◆ WHAT THE EXERCISE ASKS ◆
Stop after the line containing "[650, 446, 704, 510]"; retype every line of the data before it exactly, starting from the first.

=-=-=-=-=

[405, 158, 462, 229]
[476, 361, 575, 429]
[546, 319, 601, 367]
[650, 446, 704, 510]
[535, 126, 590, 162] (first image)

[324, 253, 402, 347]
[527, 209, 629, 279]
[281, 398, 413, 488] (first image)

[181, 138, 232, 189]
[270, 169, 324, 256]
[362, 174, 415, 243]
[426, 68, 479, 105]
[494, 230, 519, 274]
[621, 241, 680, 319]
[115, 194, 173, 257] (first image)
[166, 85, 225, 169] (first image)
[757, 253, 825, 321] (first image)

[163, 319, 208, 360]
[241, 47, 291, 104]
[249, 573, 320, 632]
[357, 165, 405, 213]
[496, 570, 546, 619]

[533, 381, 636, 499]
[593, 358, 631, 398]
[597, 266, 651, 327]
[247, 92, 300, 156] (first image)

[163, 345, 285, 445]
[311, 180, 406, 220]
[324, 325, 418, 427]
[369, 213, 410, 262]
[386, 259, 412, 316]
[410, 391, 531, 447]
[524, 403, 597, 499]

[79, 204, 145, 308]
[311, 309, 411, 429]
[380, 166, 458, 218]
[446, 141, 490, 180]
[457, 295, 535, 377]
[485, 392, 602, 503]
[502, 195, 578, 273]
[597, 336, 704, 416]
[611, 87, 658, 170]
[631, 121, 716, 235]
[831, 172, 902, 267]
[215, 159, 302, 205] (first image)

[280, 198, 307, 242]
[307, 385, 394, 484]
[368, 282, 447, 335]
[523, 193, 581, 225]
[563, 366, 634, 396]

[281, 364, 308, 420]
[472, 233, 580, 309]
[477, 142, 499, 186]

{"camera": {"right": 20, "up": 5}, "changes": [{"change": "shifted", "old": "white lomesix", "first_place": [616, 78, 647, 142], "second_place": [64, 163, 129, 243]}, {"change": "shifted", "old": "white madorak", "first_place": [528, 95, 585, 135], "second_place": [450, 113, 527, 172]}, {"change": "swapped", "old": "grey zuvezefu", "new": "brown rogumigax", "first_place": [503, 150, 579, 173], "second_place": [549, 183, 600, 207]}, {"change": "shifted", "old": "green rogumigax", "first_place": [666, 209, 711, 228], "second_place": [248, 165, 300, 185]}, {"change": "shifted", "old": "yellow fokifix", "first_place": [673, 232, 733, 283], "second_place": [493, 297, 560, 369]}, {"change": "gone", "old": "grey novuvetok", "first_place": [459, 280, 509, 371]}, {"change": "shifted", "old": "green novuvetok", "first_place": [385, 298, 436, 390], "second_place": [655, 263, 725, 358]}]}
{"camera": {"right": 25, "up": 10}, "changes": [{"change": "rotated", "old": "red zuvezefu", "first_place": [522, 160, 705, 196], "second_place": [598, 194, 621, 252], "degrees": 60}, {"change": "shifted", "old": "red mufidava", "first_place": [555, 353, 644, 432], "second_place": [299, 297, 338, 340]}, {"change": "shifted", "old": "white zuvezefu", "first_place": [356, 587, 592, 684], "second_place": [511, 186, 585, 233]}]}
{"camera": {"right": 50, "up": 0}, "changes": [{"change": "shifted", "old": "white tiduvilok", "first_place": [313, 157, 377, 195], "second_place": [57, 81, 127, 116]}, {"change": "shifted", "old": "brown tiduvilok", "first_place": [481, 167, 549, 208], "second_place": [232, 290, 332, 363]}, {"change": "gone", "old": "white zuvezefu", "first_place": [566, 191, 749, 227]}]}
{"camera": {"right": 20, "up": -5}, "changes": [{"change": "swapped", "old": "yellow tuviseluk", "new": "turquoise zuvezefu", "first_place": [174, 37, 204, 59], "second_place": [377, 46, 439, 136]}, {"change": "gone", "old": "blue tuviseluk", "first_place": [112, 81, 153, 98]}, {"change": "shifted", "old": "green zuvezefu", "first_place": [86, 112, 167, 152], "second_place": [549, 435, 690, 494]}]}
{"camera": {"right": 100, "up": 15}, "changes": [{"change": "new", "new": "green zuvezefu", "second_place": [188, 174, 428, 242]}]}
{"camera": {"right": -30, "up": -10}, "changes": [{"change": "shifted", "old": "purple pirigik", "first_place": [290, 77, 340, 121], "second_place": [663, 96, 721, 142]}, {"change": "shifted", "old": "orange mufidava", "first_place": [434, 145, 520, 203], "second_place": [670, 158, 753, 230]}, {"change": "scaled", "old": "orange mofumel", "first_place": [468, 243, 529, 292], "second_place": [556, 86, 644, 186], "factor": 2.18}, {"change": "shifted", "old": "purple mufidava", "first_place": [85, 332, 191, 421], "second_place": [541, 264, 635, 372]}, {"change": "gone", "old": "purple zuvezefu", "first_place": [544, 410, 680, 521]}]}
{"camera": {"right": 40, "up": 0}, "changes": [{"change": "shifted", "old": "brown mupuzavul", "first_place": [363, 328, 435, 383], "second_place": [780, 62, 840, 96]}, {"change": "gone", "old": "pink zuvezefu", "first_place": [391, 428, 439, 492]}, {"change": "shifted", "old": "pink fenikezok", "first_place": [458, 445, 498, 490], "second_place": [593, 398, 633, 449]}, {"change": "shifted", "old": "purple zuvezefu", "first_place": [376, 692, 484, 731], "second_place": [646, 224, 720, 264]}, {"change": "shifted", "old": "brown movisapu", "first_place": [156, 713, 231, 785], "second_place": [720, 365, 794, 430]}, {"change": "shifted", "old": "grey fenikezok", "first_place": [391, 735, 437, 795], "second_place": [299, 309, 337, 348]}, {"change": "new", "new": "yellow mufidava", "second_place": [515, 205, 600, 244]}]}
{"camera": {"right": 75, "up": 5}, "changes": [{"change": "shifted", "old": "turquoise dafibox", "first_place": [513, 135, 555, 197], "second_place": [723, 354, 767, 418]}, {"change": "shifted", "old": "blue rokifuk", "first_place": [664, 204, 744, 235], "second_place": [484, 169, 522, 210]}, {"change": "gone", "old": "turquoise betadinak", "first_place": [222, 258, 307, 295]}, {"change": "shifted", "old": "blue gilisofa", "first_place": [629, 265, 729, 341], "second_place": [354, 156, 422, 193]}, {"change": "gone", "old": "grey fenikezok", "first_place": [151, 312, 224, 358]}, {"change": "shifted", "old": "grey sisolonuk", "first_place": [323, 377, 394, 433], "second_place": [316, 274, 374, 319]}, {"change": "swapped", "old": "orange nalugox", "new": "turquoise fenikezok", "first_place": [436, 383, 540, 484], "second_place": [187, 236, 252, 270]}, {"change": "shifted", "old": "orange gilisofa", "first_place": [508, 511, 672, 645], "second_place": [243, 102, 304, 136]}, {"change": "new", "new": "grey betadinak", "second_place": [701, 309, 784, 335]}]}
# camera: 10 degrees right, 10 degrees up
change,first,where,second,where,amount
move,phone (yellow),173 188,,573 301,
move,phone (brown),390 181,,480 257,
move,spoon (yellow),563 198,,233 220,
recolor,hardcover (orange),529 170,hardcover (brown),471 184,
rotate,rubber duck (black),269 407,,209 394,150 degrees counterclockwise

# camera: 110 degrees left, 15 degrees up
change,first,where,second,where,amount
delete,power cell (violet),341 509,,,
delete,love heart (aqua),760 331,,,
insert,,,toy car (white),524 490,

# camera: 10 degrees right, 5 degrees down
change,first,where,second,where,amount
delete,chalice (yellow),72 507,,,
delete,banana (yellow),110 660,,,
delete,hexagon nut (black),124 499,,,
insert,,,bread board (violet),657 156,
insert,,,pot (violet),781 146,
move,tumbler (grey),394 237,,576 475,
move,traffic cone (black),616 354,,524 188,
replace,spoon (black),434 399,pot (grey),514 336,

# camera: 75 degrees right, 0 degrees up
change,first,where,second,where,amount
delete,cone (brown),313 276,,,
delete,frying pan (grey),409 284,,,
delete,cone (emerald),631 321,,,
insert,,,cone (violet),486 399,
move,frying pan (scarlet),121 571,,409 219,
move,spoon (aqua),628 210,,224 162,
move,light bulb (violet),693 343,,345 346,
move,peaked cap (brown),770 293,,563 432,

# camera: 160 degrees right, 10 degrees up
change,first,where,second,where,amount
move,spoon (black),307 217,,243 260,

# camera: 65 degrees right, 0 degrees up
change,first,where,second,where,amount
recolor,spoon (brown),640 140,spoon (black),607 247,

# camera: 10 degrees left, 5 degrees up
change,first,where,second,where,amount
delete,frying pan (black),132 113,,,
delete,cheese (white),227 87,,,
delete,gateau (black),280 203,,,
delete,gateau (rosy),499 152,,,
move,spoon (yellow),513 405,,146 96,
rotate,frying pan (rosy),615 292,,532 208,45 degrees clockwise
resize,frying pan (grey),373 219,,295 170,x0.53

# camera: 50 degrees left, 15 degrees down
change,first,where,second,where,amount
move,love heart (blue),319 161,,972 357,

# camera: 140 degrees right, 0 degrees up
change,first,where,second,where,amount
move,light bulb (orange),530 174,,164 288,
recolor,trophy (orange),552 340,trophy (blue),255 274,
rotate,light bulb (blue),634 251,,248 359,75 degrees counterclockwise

=-=-=-=-=

◆ TASK RESULT ◆
[405, 158, 462, 229]
[476, 361, 575, 429]
[546, 319, 601, 367]
[650, 446, 704, 510]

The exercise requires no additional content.